(RECORD SET):
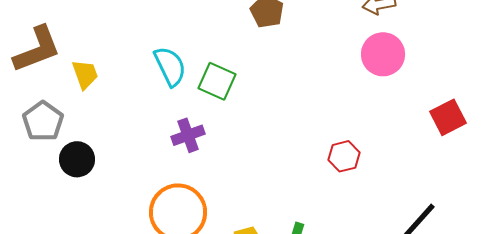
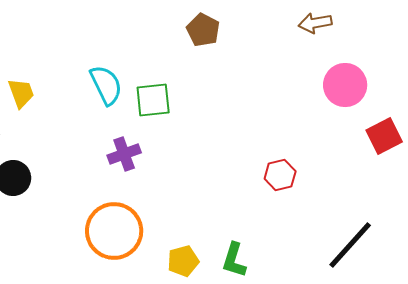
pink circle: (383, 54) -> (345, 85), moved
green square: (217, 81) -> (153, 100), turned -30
--
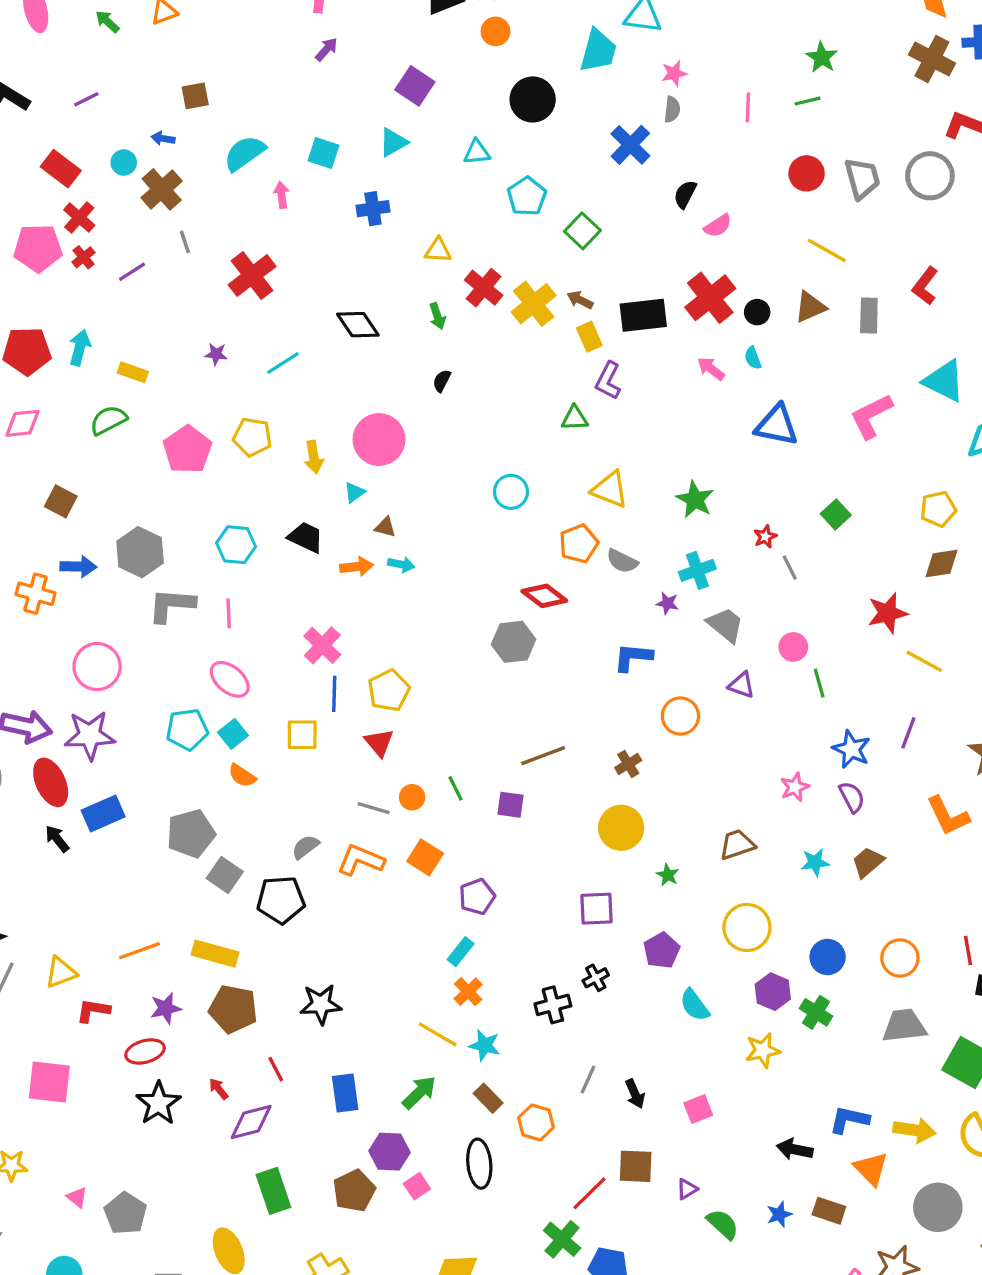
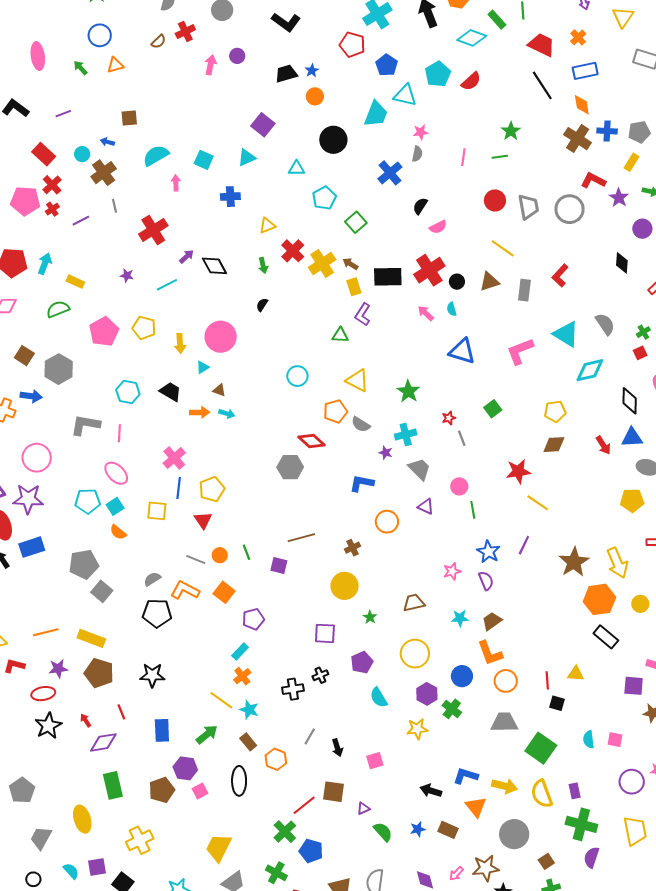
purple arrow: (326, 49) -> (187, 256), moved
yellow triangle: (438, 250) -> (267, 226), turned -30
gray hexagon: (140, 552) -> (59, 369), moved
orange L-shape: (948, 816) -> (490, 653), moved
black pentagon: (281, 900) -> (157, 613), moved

(WHAT THE TASK REQUIRES): Take the line above containing "pink circle: (383, 54) -> (345, 85), moved", the line containing "green square: (217, 81)", and all lines in between, and copy them exactly without anything else.

(ANSWER SECTION):
pink circle: (383, 54) -> (345, 85), moved
green square: (217, 81) -> (153, 100), turned -30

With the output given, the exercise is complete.